-- STATED EXERCISE --
Reproduce the material below line for line, without changing anything.

-- DATASET --

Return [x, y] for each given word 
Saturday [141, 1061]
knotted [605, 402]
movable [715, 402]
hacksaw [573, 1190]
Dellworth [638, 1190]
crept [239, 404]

-- CORRECT ANSWER --
Return [x, y] for each given word 
Saturday [141, 1061]
knotted [605, 402]
movable [715, 402]
hacksaw [573, 1190]
Dellworth [638, 1190]
crept [239, 404]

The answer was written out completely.